| ASSIGNMENT |
Copy out again, unchanged, the listing below from the line that has "black brick F4 level 1 -> none" through the line that has "none -> brown round brick H8 level 2".

======== DATA FOR THIS TASK ========

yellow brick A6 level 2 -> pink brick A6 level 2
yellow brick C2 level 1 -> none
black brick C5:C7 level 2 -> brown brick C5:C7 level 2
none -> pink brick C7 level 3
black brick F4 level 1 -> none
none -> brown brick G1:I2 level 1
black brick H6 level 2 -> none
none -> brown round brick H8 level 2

========
======== DATA FOR THIS TASK ========

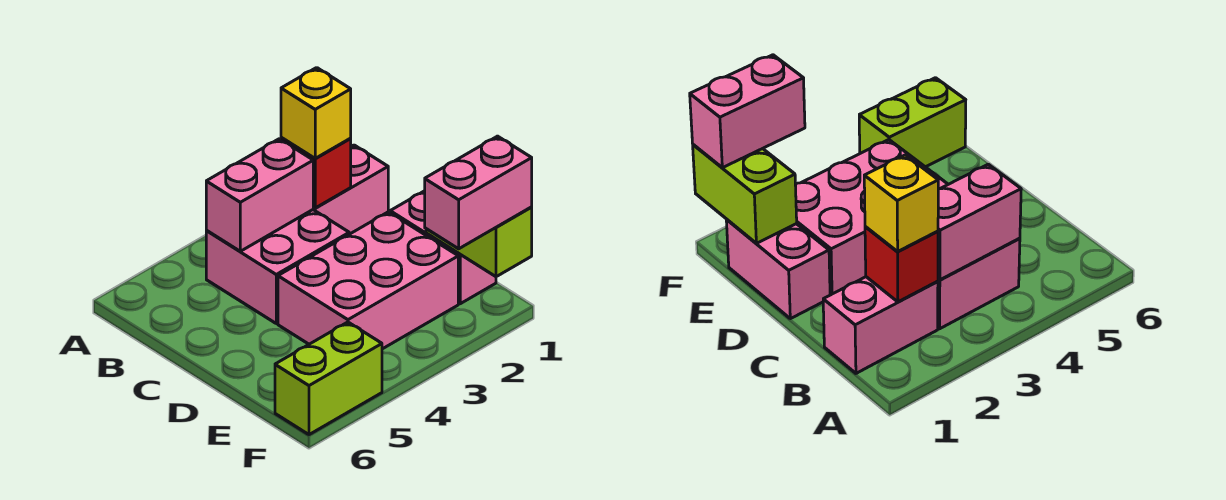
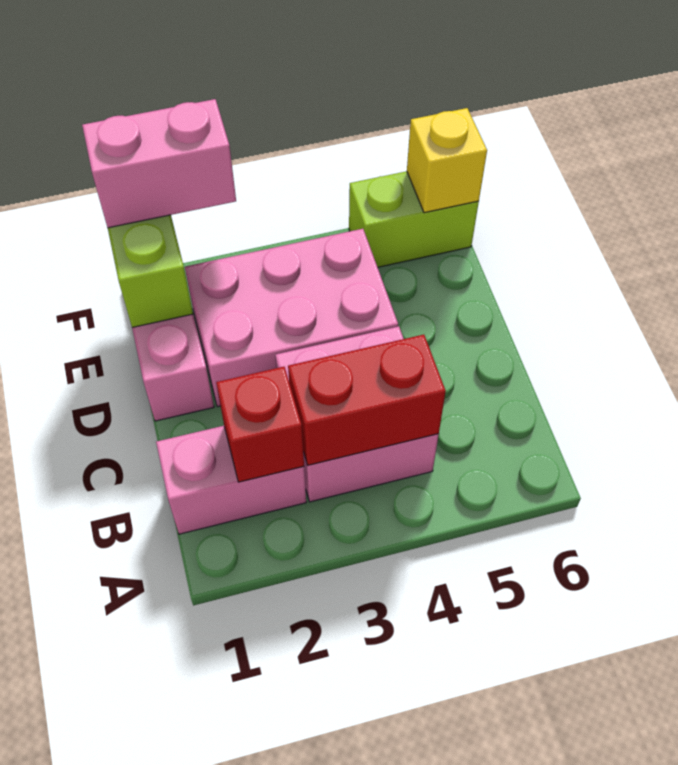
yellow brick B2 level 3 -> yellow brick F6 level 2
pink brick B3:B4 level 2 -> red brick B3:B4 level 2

========

| EXERCISE RESULT |
black brick F4 level 1 -> none
none -> brown brick G1:I2 level 1
black brick H6 level 2 -> none
none -> brown round brick H8 level 2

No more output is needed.